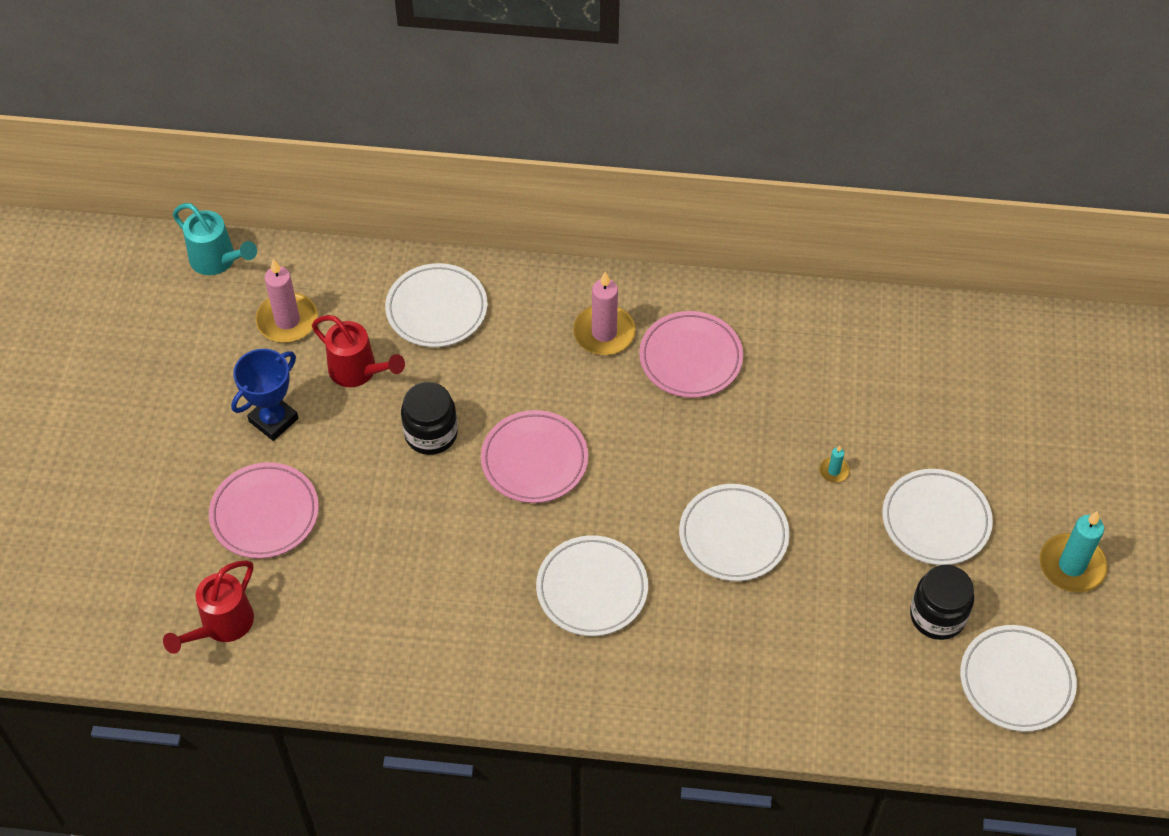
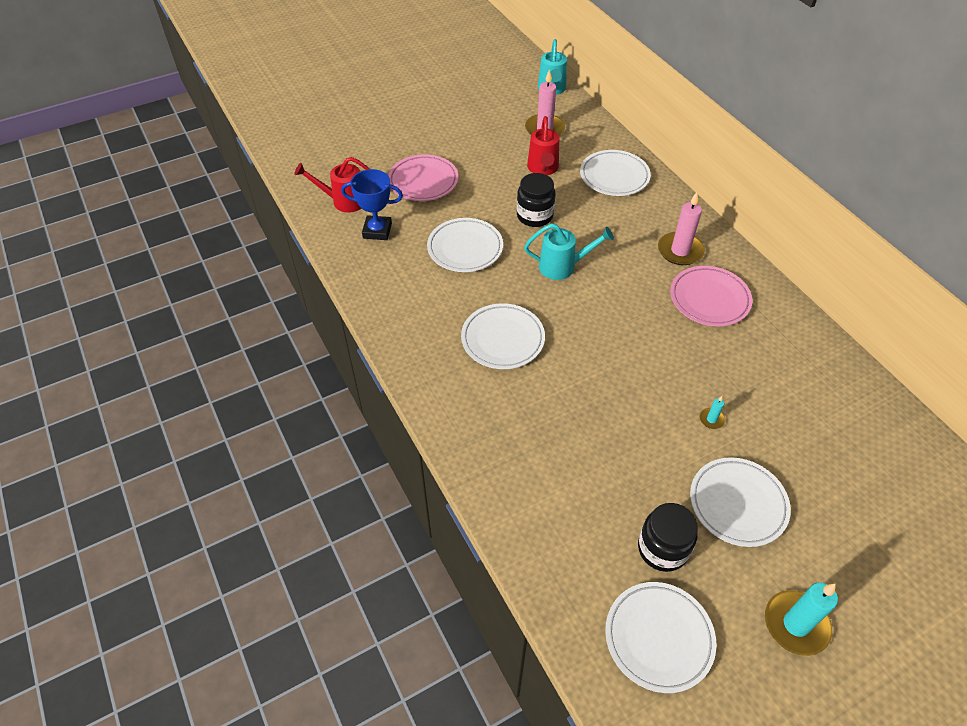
camera: 55 degrees right, 5 degrees down
(273, 420) = (481, 155): blue trophy -> blue trophy (377, 231)
(534, 460) = (562, 267): pink plate -> turquoise watering can
(733, 536) = (607, 390): white plate -> white plate (465, 248)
########################################
*PROBLEM DETAILS*.
Write down every line of the data above that includes the string "plate".

*RESULT OF THE EXERCISE*.
(534, 460) = (562, 267): pink plate -> turquoise watering can
(733, 536) = (607, 390): white plate -> white plate (465, 248)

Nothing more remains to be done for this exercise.